Exercise instructions - Reproduce every row below verbatim, omitting the pictures.

━━━━━━━━━━━━━━━━━━━━━━━━━━━━━━

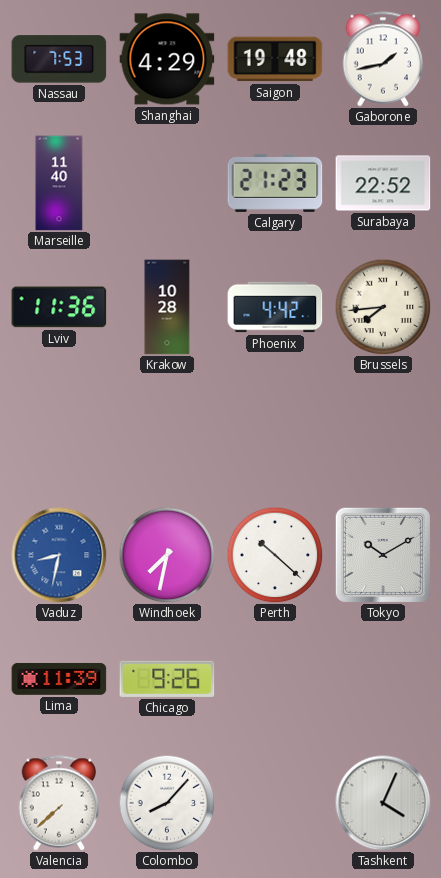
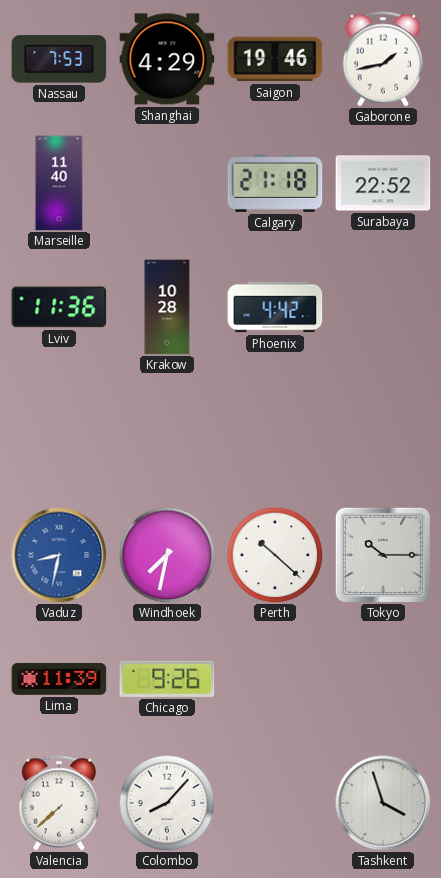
Saigon: 19:48 -> 19:46
Calgary: 21:23 -> 21:18
Brussels: 7:44 -> none
Tokyo: 10:10 -> 10:15
Tashkent: 4:04 -> 3:57
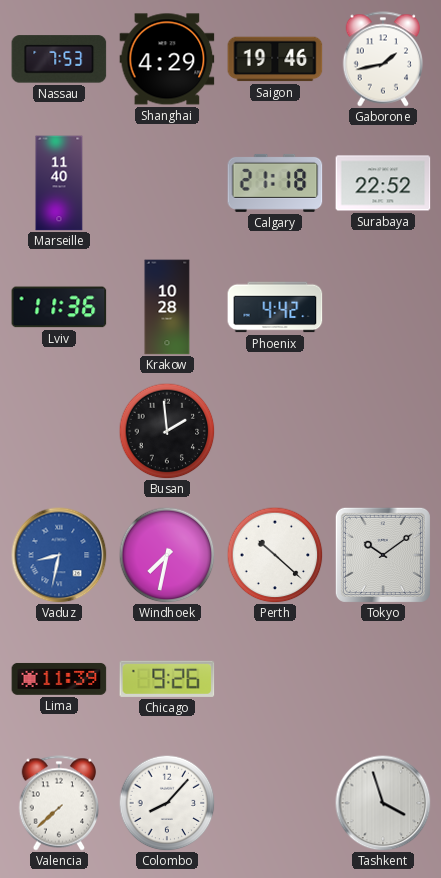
Busan: none -> 1:59
Tokyo: 10:15 -> 10:09
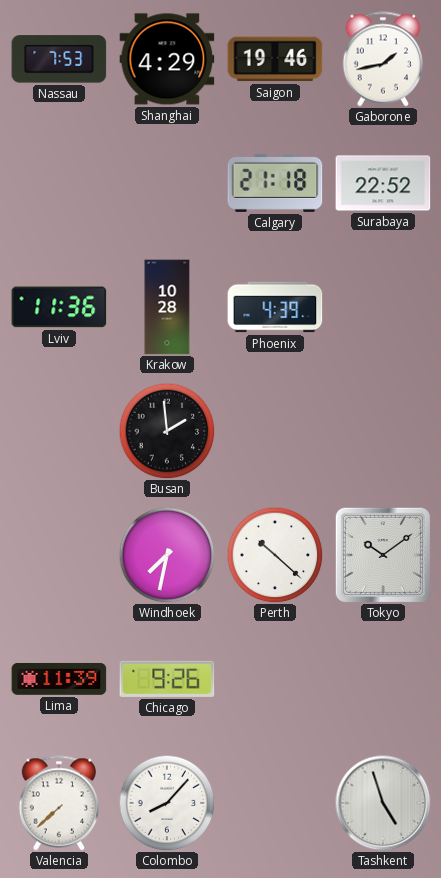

━━━━━━━━━━━━━━━━━━━━━━━━━━━━━━

Correct response -
Saigon: 19:48 -> 19:46
Calgary: 21:23 -> 21:18
Brussels: 7:44 -> none
Tokyo: 10:10 -> 10:15
Tashkent: 4:04 -> 3:57
Busan: none -> 1:59
Tokyo: 10:15 -> 10:09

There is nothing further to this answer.